_PROBLEM REQUIREMENTS:_ Pictures aside, return every line below exactly as written.

_SOURCE DATA:_
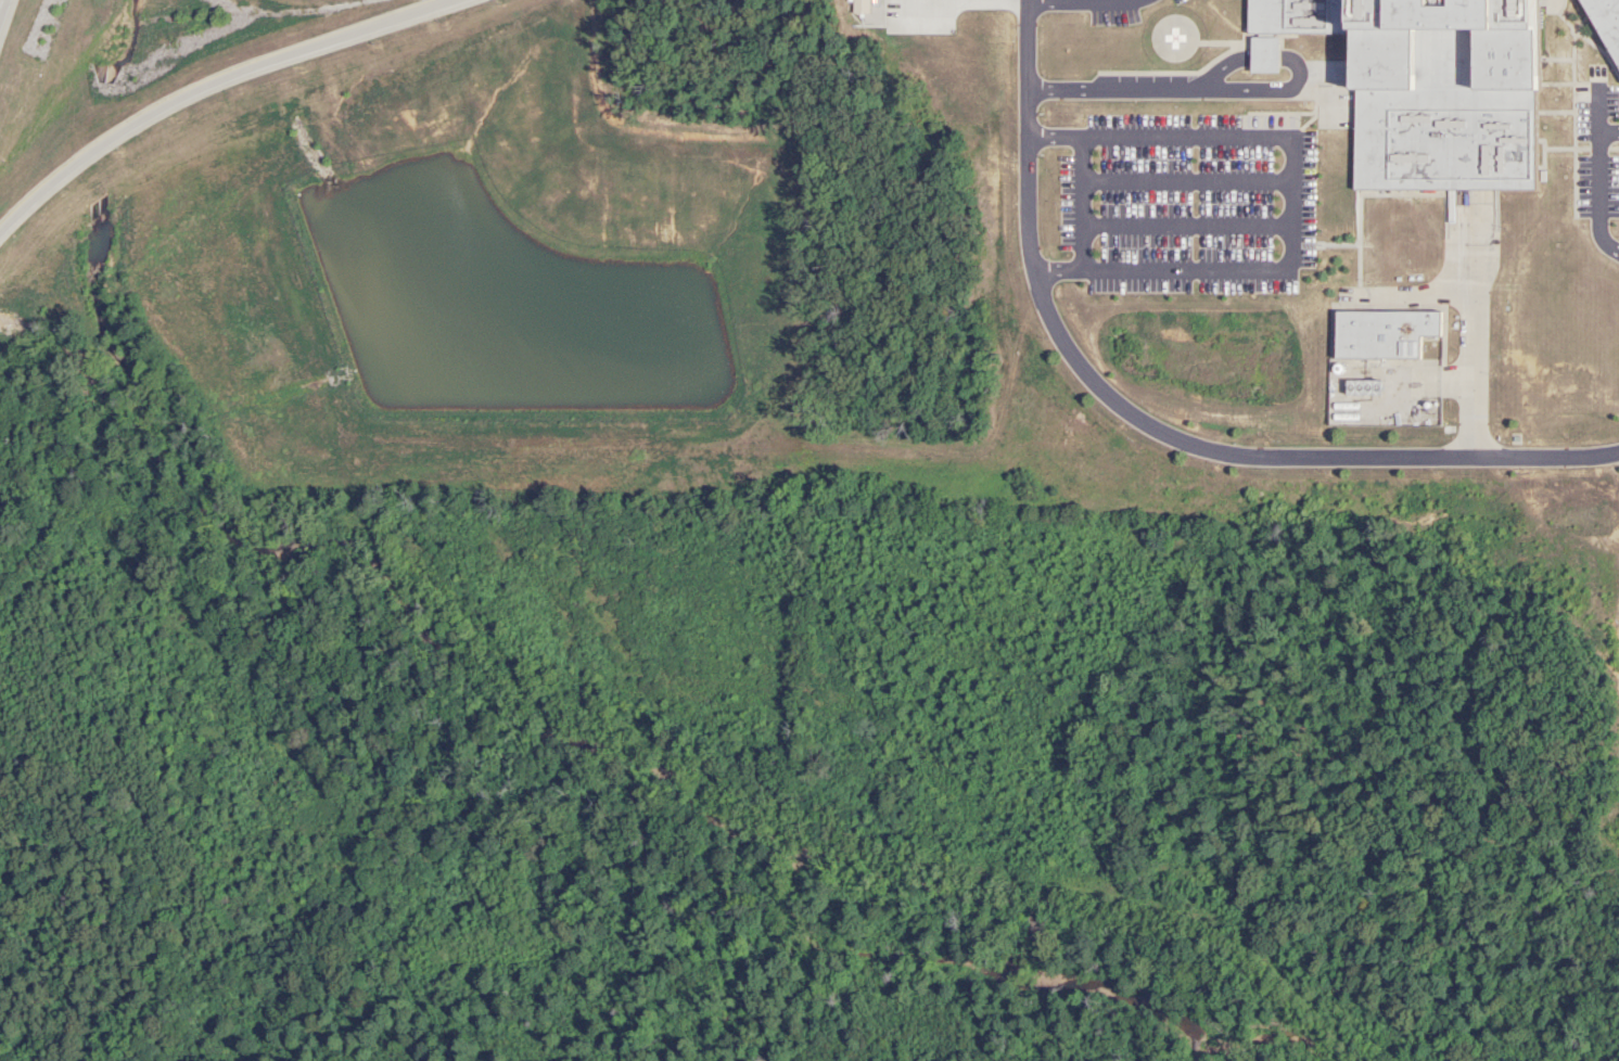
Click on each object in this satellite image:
road: (4, 12)
helipad: (1180, 36)
road: (212, 87)
building: (1437, 251)
road: (1151, 423)

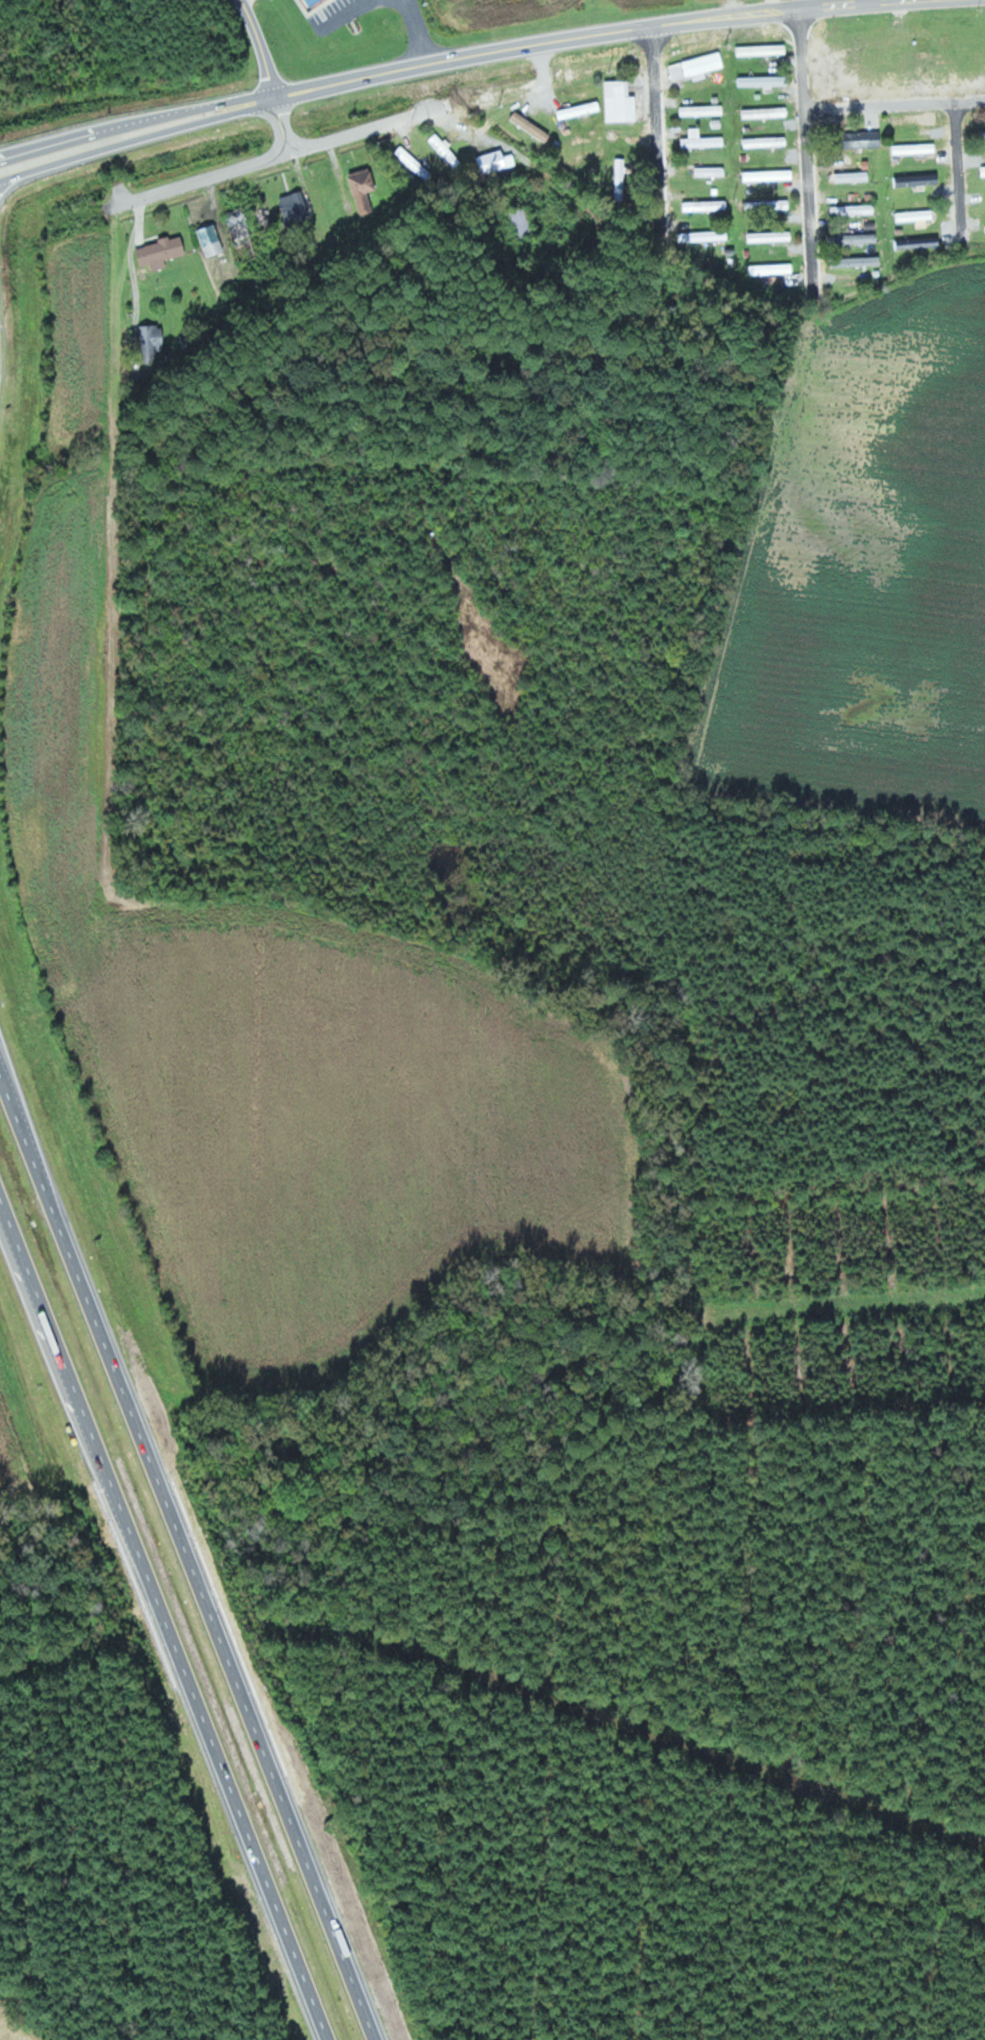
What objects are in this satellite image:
building: (314, 2)
road: (876, 2)
road: (349, 13)
road: (738, 14)
road: (416, 32)
road: (262, 48)
building: (764, 50)
building: (698, 66)
road: (413, 67)
building: (766, 81)
building: (622, 102)
road: (894, 104)
building: (581, 110)
building: (704, 110)
road: (657, 112)
building: (766, 112)
road: (285, 125)
building: (532, 126)
road: (138, 132)
building: (982, 135)
building: (867, 139)
building: (703, 140)
building: (766, 142)
road: (806, 146)
building: (917, 148)
road: (277, 157)
building: (496, 161)
road: (962, 161)
building: (415, 163)
building: (712, 171)
building: (984, 171)
building: (769, 175)
building: (853, 176)
building: (619, 179)
building: (918, 180)
building: (366, 188)
building: (707, 205)
building: (768, 205)
building: (294, 208)
building: (854, 209)
building: (917, 215)
building: (238, 220)
building: (520, 222)
building: (705, 236)
building: (856, 238)
building: (212, 240)
building: (916, 242)
building: (163, 252)
building: (861, 261)
building: (774, 269)
building: (154, 337)
road: (689, 1339)
road: (192, 1555)
road: (161, 1623)

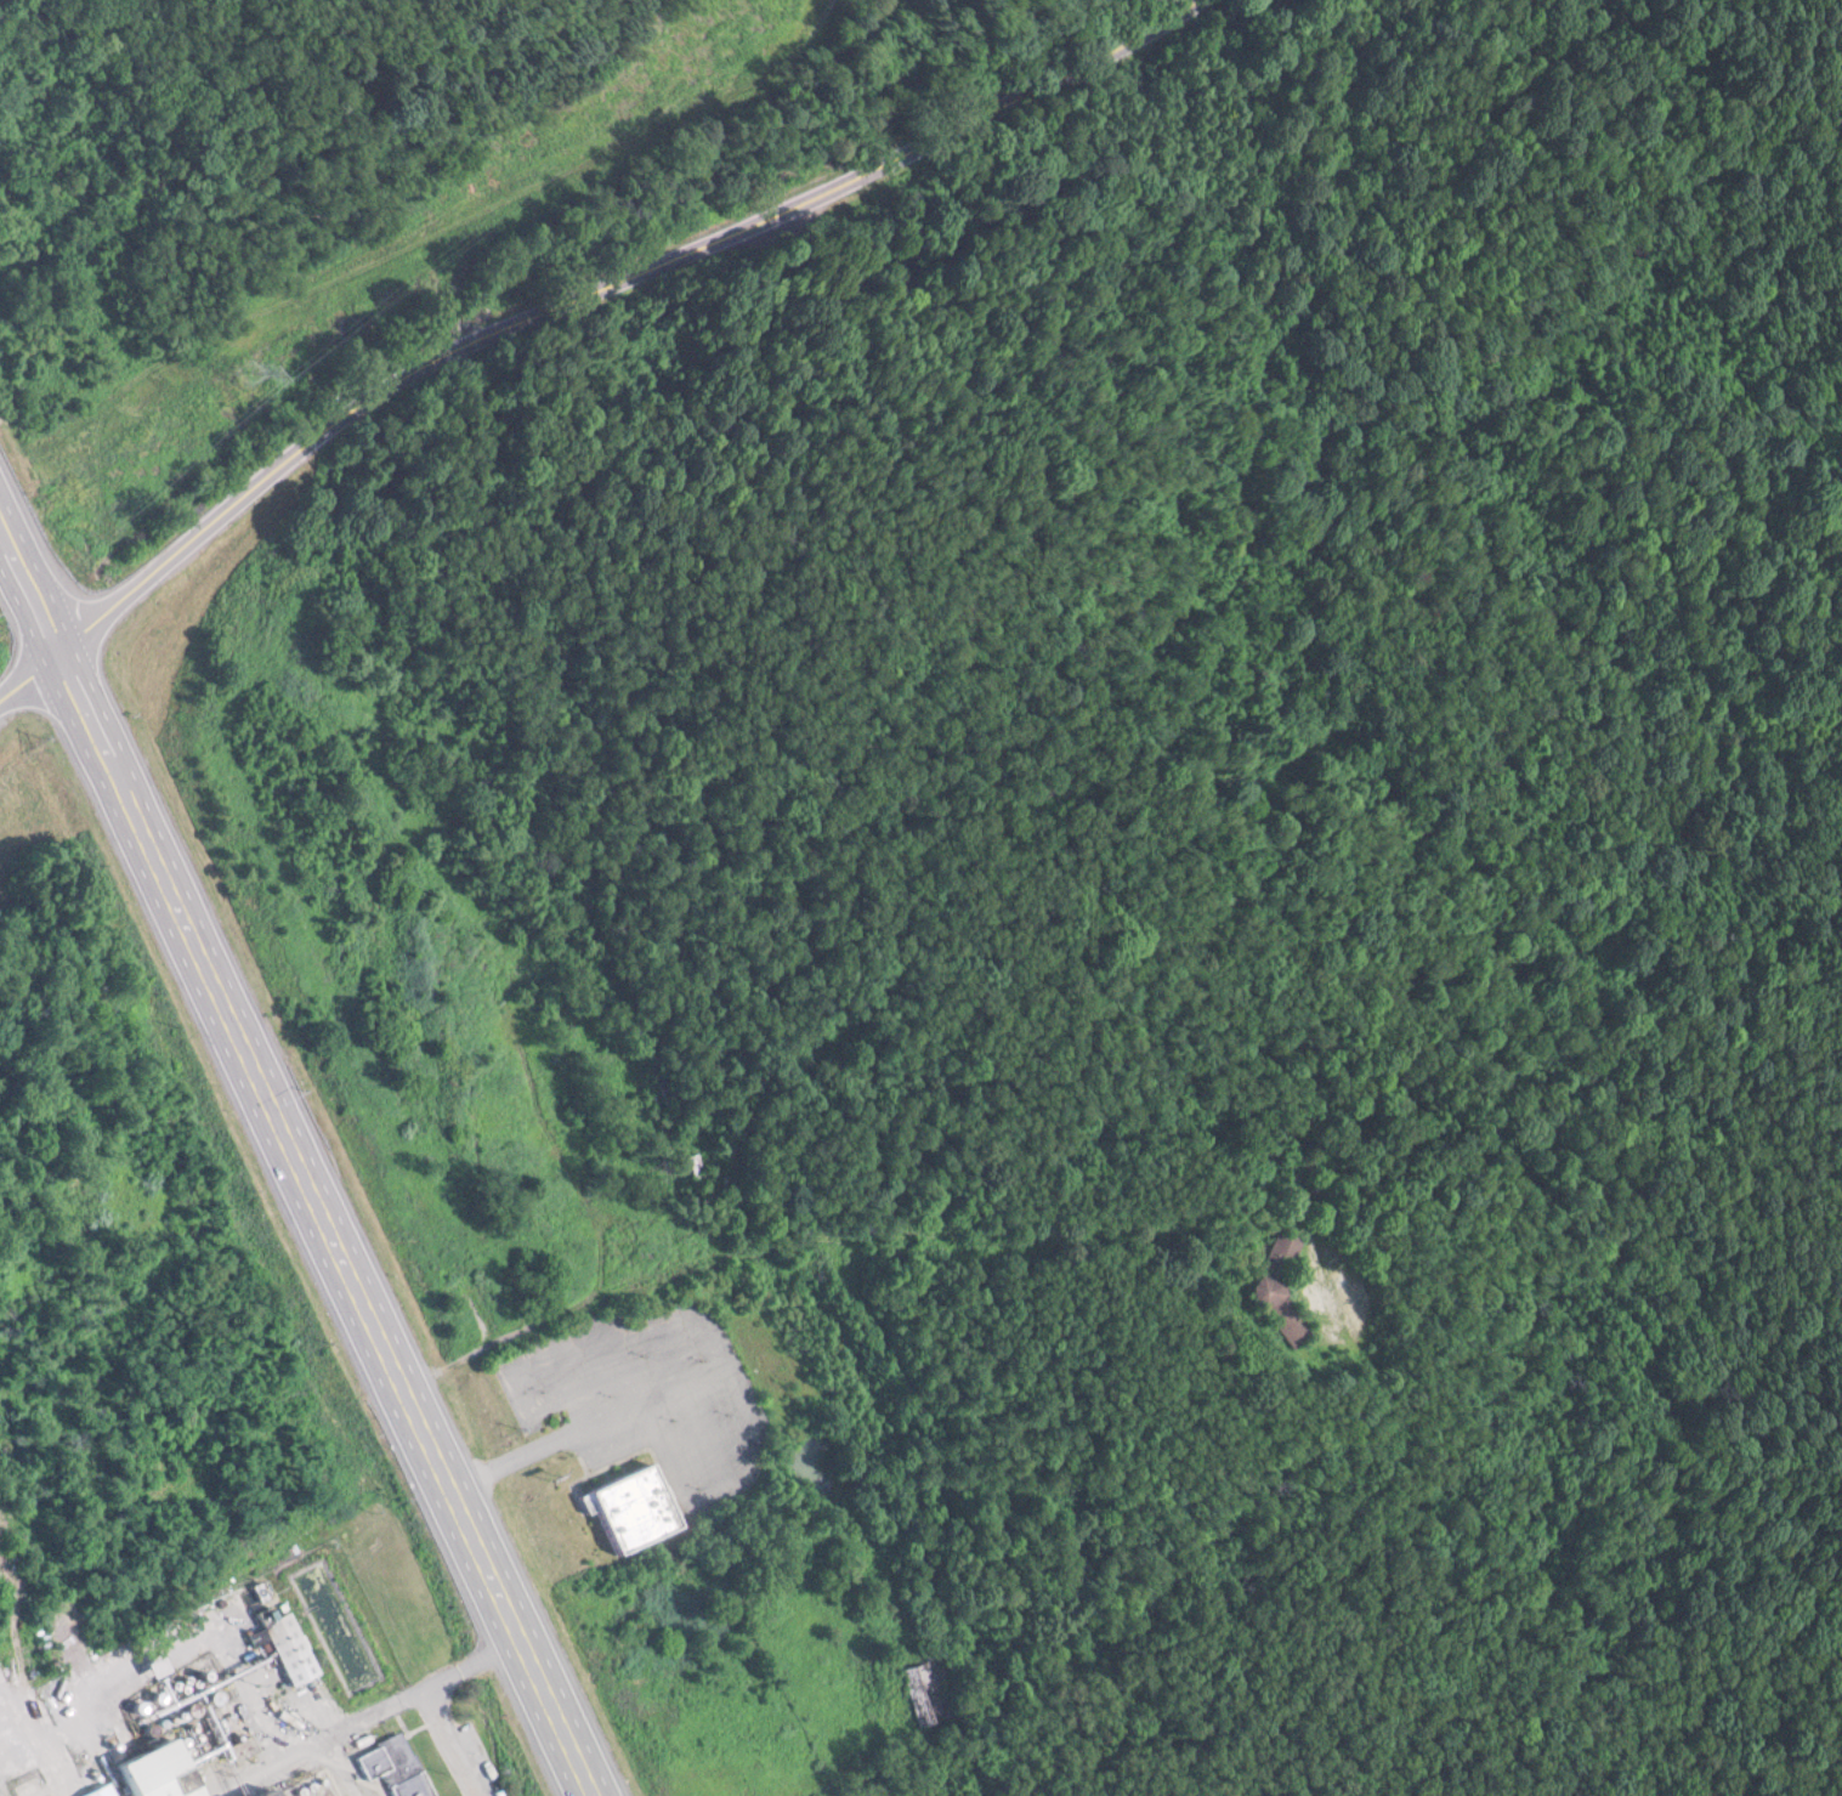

_ANSWER TO THE EXERCISE:_
Click on each object in this satellite image:
road: (4, 12)
helipad: (1180, 36)
road: (212, 87)
building: (1437, 251)
road: (1151, 423)

What objects are in this satellite image:
building: (314, 2)
road: (876, 2)
road: (349, 13)
road: (738, 14)
road: (416, 32)
road: (262, 48)
building: (764, 50)
building: (698, 66)
road: (413, 67)
building: (766, 81)
building: (622, 102)
road: (894, 104)
building: (581, 110)
building: (704, 110)
road: (657, 112)
building: (766, 112)
road: (285, 125)
building: (532, 126)
road: (138, 132)
building: (982, 135)
building: (867, 139)
building: (703, 140)
building: (766, 142)
road: (806, 146)
building: (917, 148)
road: (277, 157)
building: (496, 161)
road: (962, 161)
building: (415, 163)
building: (712, 171)
building: (984, 171)
building: (769, 175)
building: (853, 176)
building: (619, 179)
building: (918, 180)
building: (366, 188)
building: (707, 205)
building: (768, 205)
building: (294, 208)
building: (854, 209)
building: (917, 215)
building: (238, 220)
building: (520, 222)
building: (705, 236)
building: (856, 238)
building: (212, 240)
building: (916, 242)
building: (163, 252)
building: (861, 261)
building: (774, 269)
building: (154, 337)
road: (689, 1339)
road: (192, 1555)
road: (161, 1623)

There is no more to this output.